Provided information>

------------

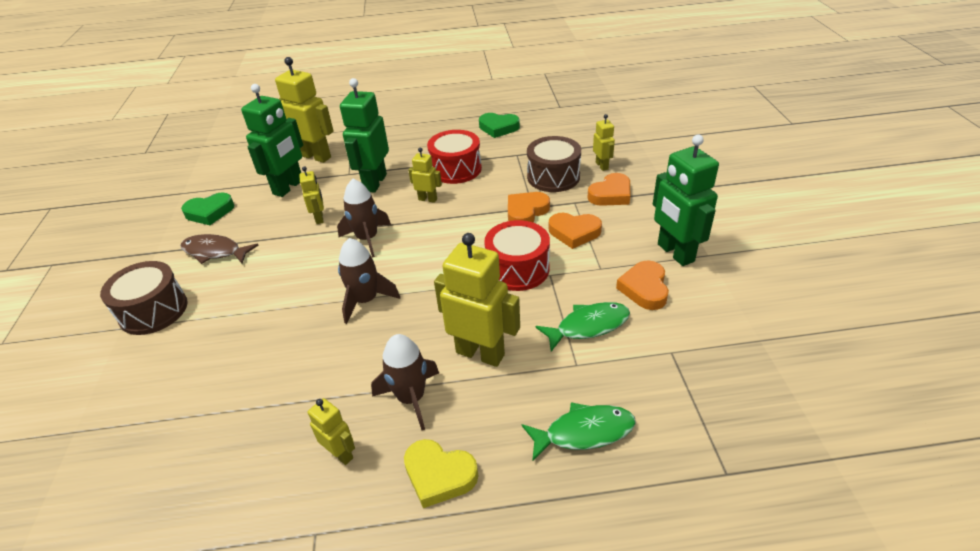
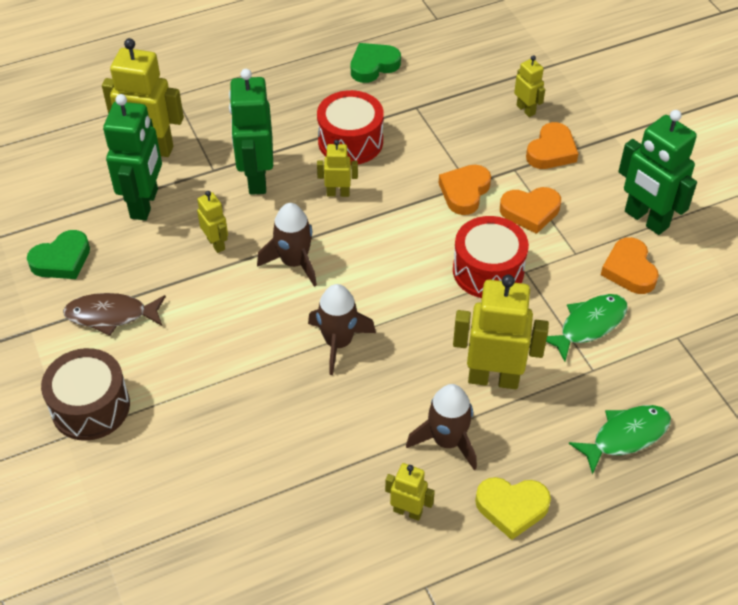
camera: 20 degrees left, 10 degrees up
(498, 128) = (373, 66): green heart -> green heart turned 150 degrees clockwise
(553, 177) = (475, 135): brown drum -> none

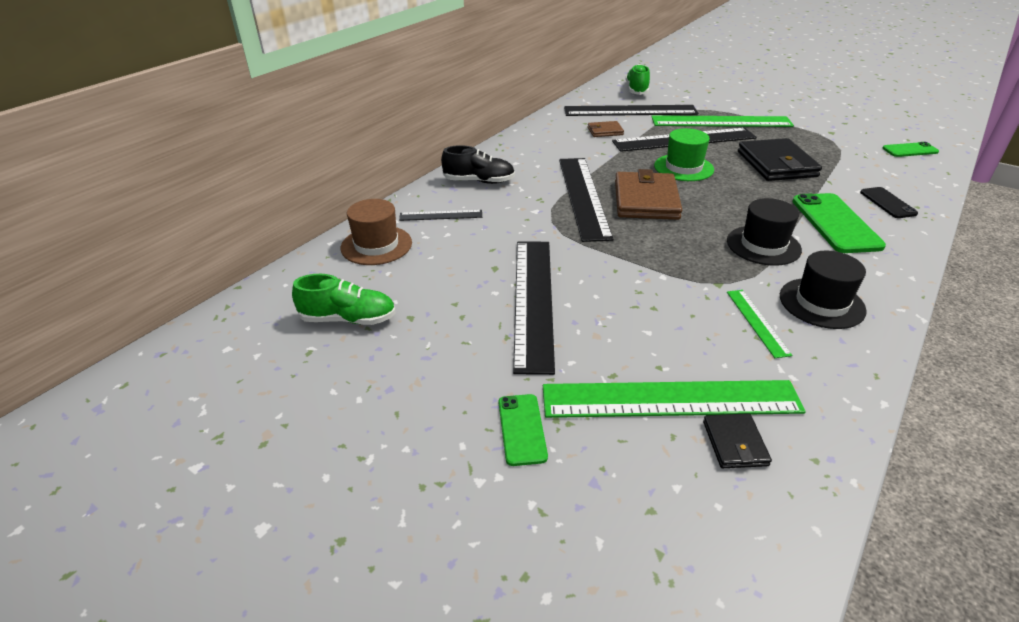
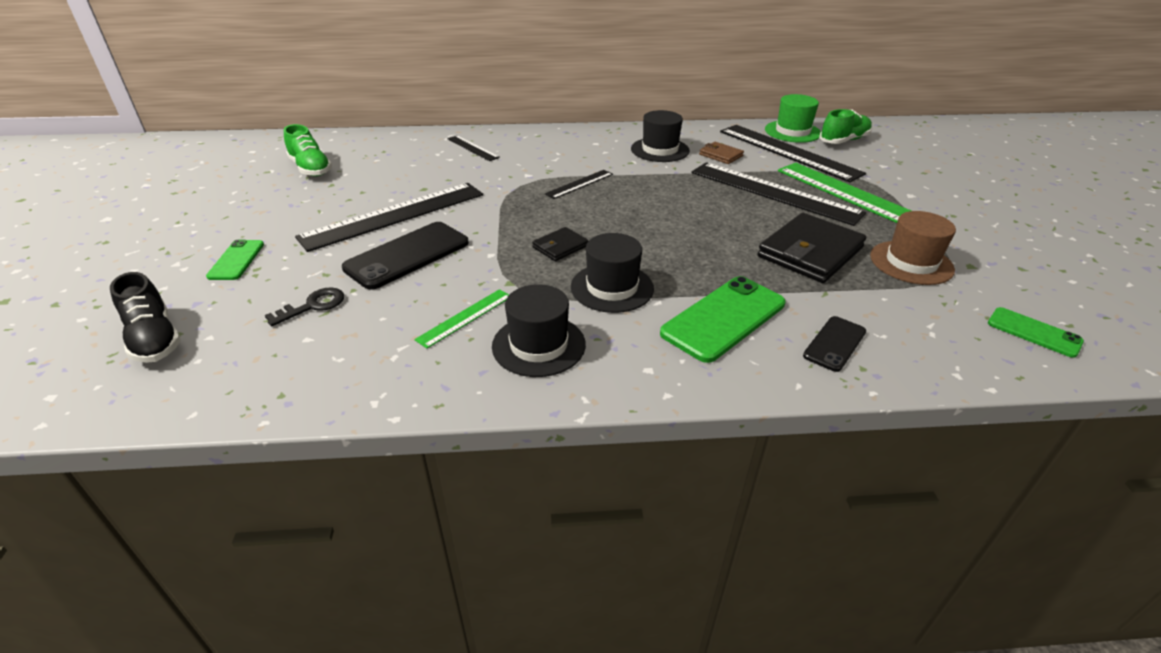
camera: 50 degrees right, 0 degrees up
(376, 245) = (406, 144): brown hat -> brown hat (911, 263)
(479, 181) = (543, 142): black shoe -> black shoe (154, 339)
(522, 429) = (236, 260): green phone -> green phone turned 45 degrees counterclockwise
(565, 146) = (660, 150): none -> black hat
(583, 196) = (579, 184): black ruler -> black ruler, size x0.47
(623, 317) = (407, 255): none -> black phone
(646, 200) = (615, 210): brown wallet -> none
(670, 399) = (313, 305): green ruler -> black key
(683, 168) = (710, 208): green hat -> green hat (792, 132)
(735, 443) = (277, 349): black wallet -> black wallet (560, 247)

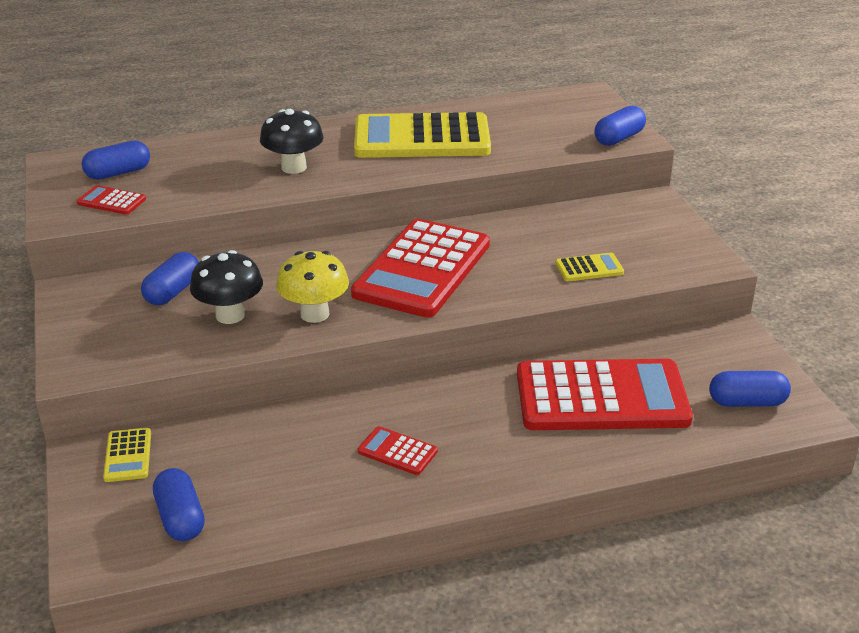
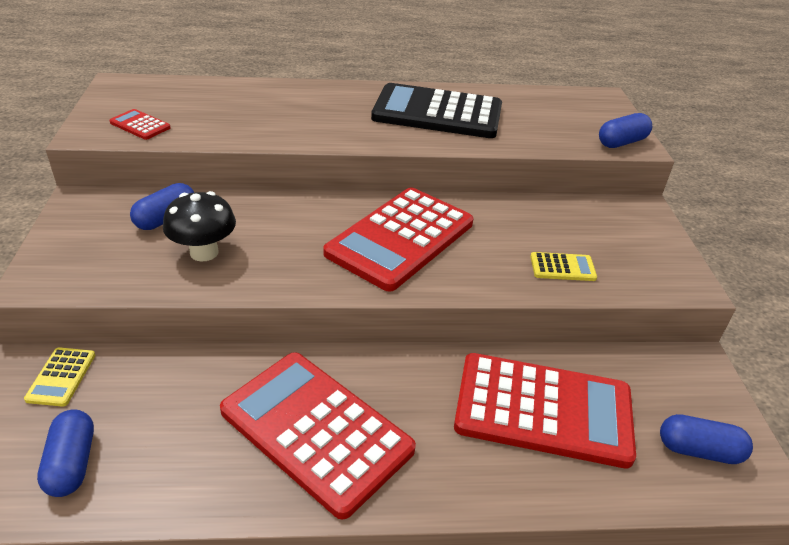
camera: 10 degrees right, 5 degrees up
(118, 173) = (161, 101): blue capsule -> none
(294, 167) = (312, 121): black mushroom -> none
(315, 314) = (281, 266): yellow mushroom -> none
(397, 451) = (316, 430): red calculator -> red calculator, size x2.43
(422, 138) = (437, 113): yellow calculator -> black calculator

------------

What to produce>
Your task is to output the material word for word while leaving out every image.

Answer to the problem>
camera: 20 degrees left, 10 degrees up
(498, 128) = (373, 66): green heart -> green heart turned 150 degrees clockwise
(553, 177) = (475, 135): brown drum -> none

camera: 50 degrees right, 0 degrees up
(376, 245) = (406, 144): brown hat -> brown hat (911, 263)
(479, 181) = (543, 142): black shoe -> black shoe (154, 339)
(522, 429) = (236, 260): green phone -> green phone turned 45 degrees counterclockwise
(565, 146) = (660, 150): none -> black hat
(583, 196) = (579, 184): black ruler -> black ruler, size x0.47
(623, 317) = (407, 255): none -> black phone
(646, 200) = (615, 210): brown wallet -> none
(670, 399) = (313, 305): green ruler -> black key
(683, 168) = (710, 208): green hat -> green hat (792, 132)
(735, 443) = (277, 349): black wallet -> black wallet (560, 247)

camera: 10 degrees right, 5 degrees up
(118, 173) = (161, 101): blue capsule -> none
(294, 167) = (312, 121): black mushroom -> none
(315, 314) = (281, 266): yellow mushroom -> none
(397, 451) = (316, 430): red calculator -> red calculator, size x2.43
(422, 138) = (437, 113): yellow calculator -> black calculator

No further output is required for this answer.